- Stored dataset items -
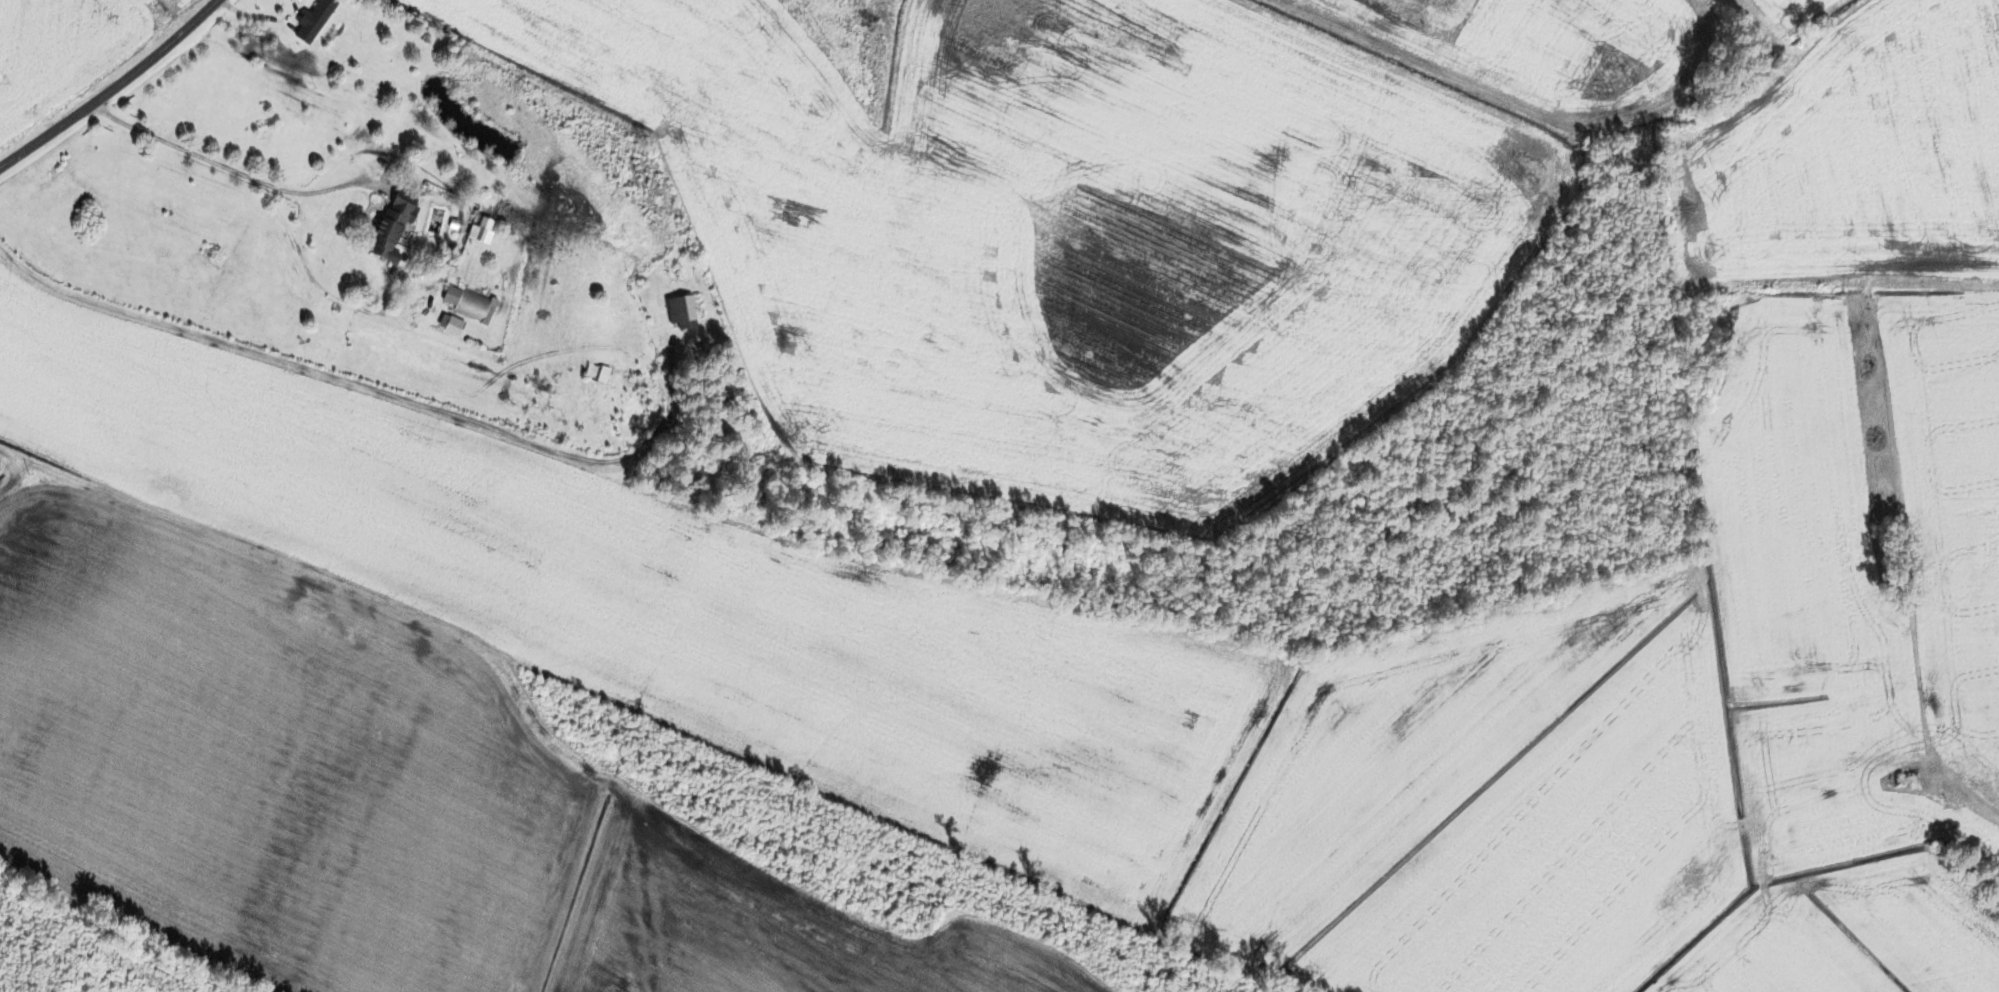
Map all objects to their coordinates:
road: (262, 18)
building: (313, 20)
road: (112, 88)
road: (222, 166)
building: (390, 228)
building: (481, 230)
building: (469, 304)
building: (681, 313)
building: (450, 325)
road: (312, 374)
building: (602, 376)
road: (89, 487)
building: (1905, 781)

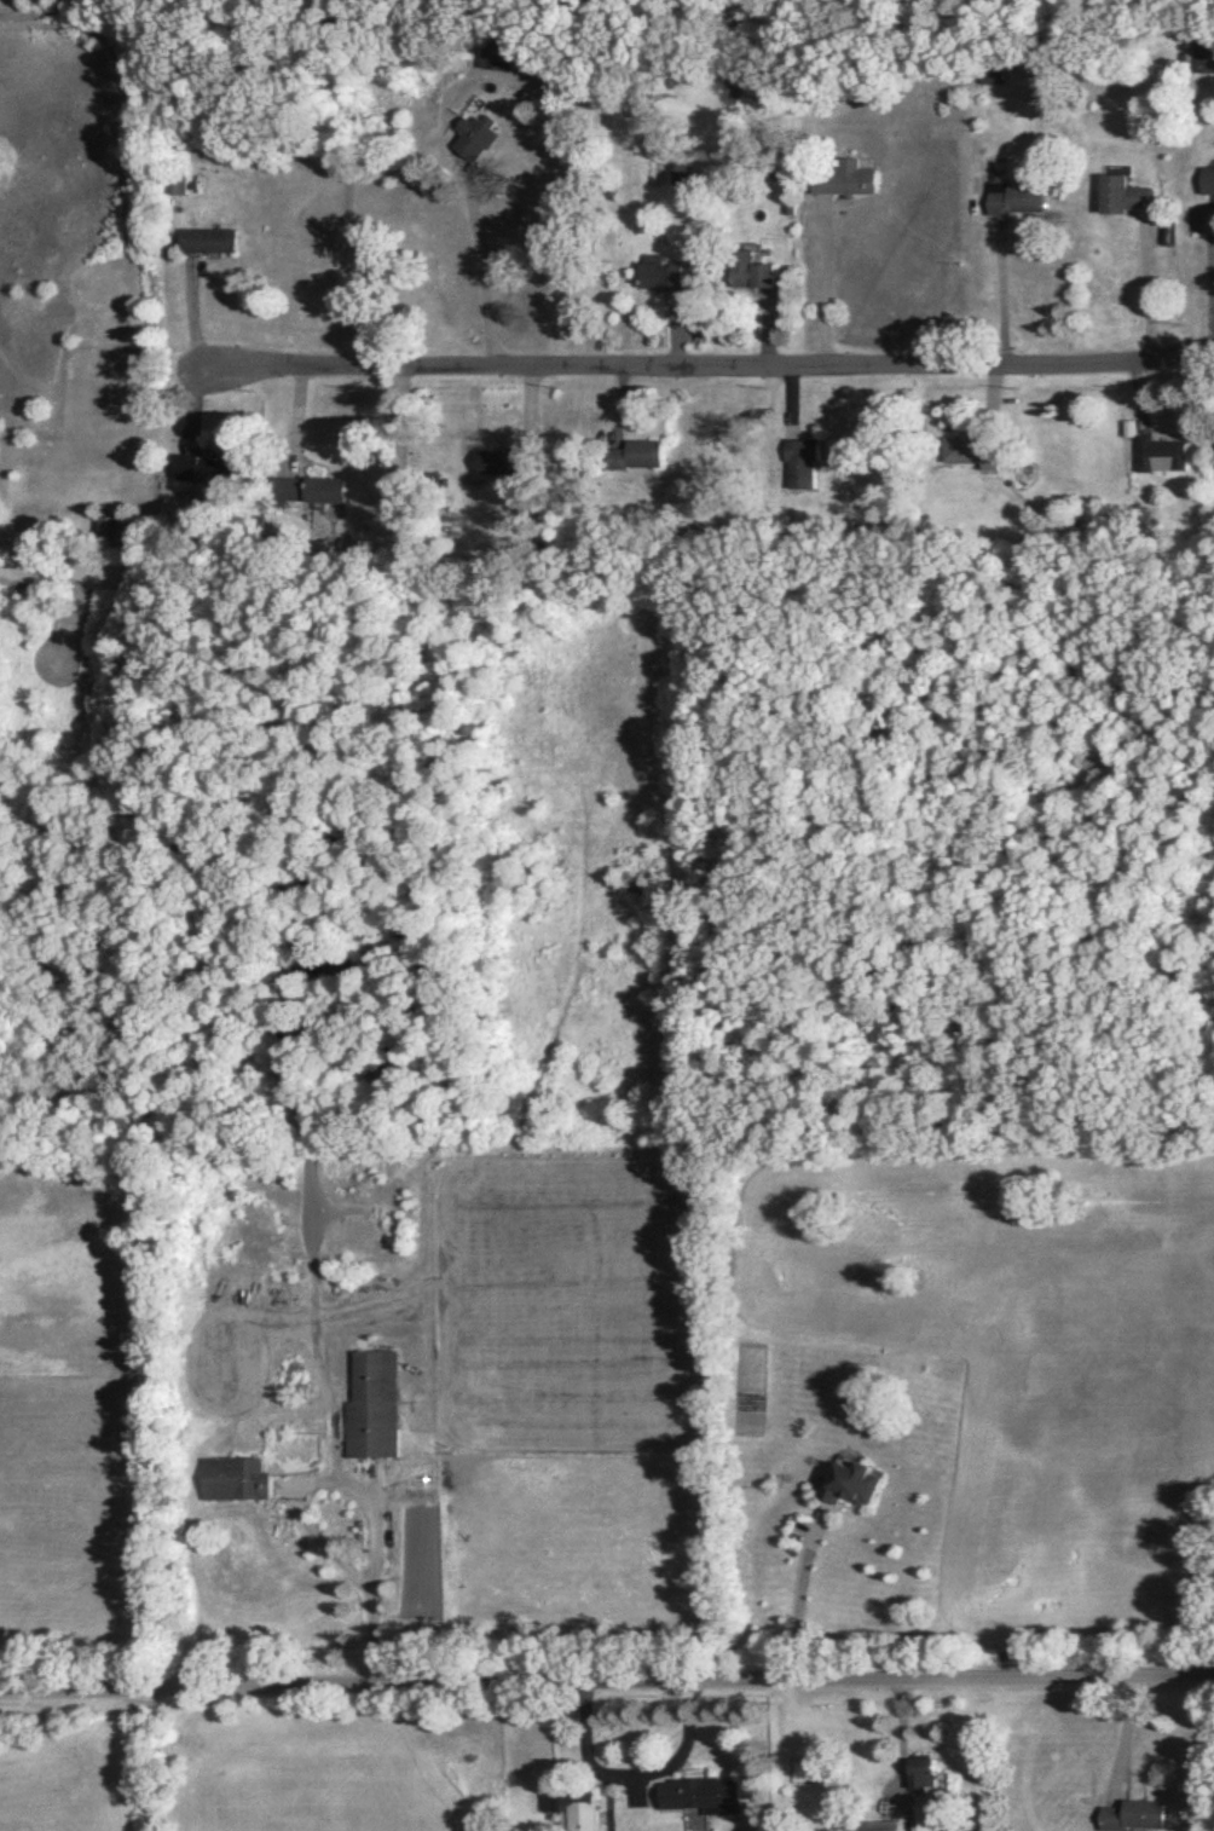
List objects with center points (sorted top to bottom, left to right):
building: (1204, 60)
building: (472, 142)
building: (680, 177)
building: (843, 185)
building: (1207, 188)
building: (175, 190)
building: (1122, 202)
building: (1015, 205)
building: (207, 247)
road: (482, 270)
building: (749, 278)
building: (659, 281)
road: (827, 287)
road: (1146, 290)
road: (1001, 301)
road: (697, 368)
building: (970, 453)
building: (640, 460)
building: (1160, 460)
building: (496, 467)
building: (803, 469)
building: (202, 476)
building: (307, 494)
building: (107, 540)
building: (372, 1412)
building: (235, 1485)
building: (849, 1488)
road: (361, 1596)
road: (795, 1596)
road: (606, 1682)
road: (1120, 1738)
road: (895, 1741)
road: (633, 1773)
building: (921, 1779)
building: (700, 1801)
building: (581, 1815)
building: (1133, 1819)
building: (872, 1828)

- What the exercise asks -
Would you show every line in the data above that contains the string "objects"?

- Result below -
Map all objects to their coordinates:
List objects with center points (sorted top to bottom, left to right):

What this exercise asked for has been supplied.